Please transcribe the data below exactly. Leave the pictures out.

Image change detection data
<<<<
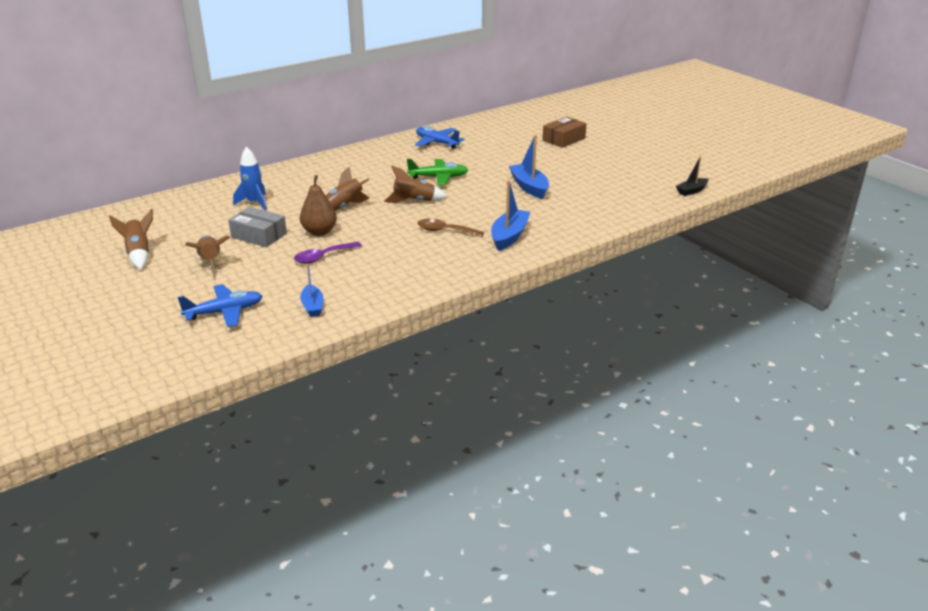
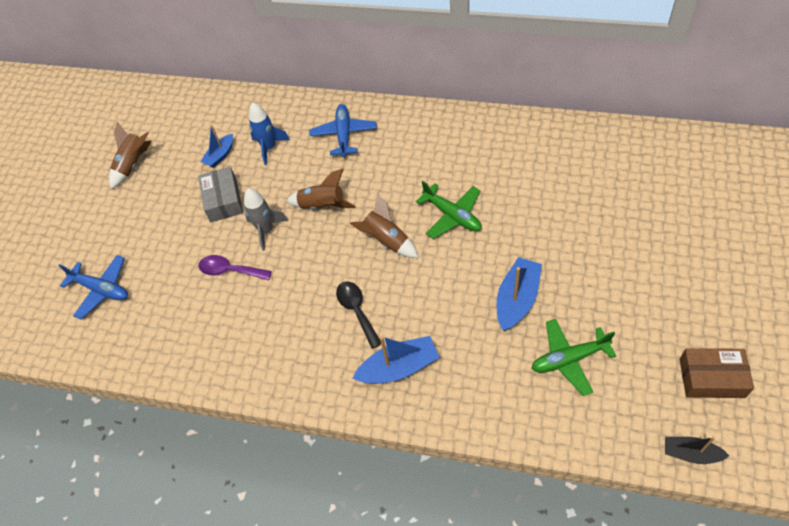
camera: 55 degrees right, 25 degrees up
(210, 262) = (159, 212): brown rocket -> none
(312, 306) = (154, 334): blue boat -> blue boat (220, 155)
(319, 232) = (266, 230): brown pear -> grey rocket
(436, 143) = (522, 150): blue plane -> blue plane (344, 134)
(445, 231) = (357, 311): brown spoon -> black spoon
(563, 139) = (667, 235): brown box -> brown box (711, 378)
(590, 192) = (569, 359): none -> green plane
>>>>
• [EXERCISE RESULT]:
camera: 55 degrees right, 25 degrees up
(210, 262) = (159, 212): brown rocket -> none
(312, 306) = (154, 334): blue boat -> blue boat (220, 155)
(319, 232) = (266, 230): brown pear -> grey rocket
(436, 143) = (522, 150): blue plane -> blue plane (344, 134)
(445, 231) = (357, 311): brown spoon -> black spoon
(563, 139) = (667, 235): brown box -> brown box (711, 378)
(590, 192) = (569, 359): none -> green plane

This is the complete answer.